* About this exercise
In the listing below, please print the line that contains "green ring [94,206,178,275]" and every line that follows it, exactly.

* Dataset extract
********

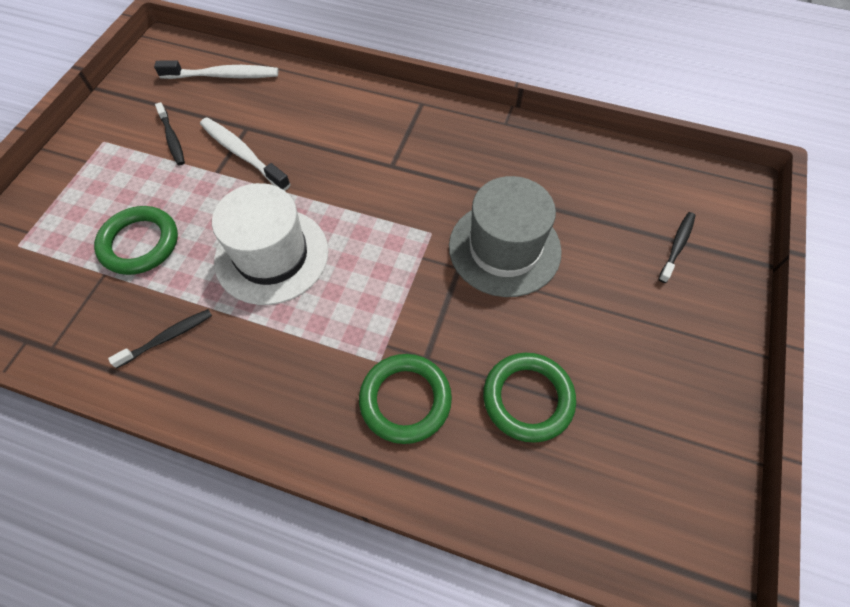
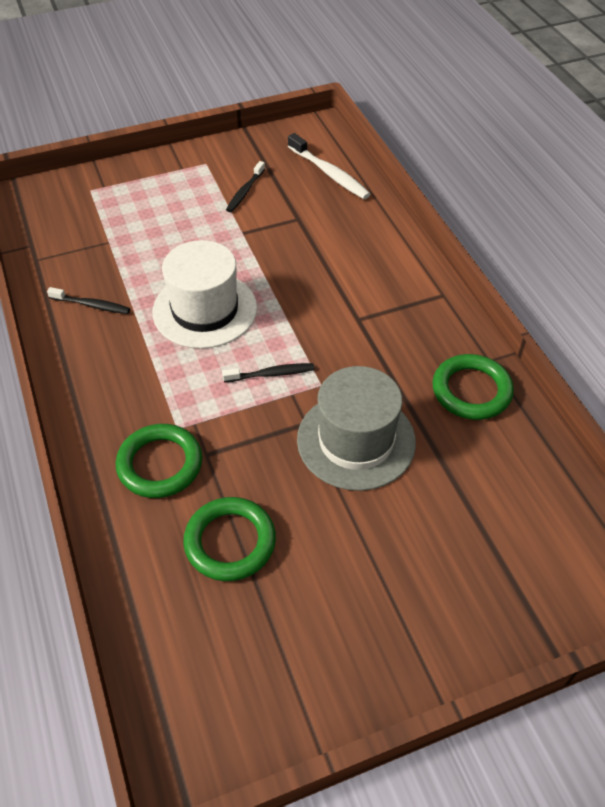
camera: 50 degrees right, 10 degrees down
green ring [94,206,178,275] -> green ring moved to [432,354,514,420]
white toothbrush [200,117,291,191] -> none
black toothbrush [658,212,695,283] -> black toothbrush moved to [222,363,315,382]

********

* Your response
green ring [94,206,178,275] -> green ring moved to [432,354,514,420]
white toothbrush [200,117,291,191] -> none
black toothbrush [658,212,695,283] -> black toothbrush moved to [222,363,315,382]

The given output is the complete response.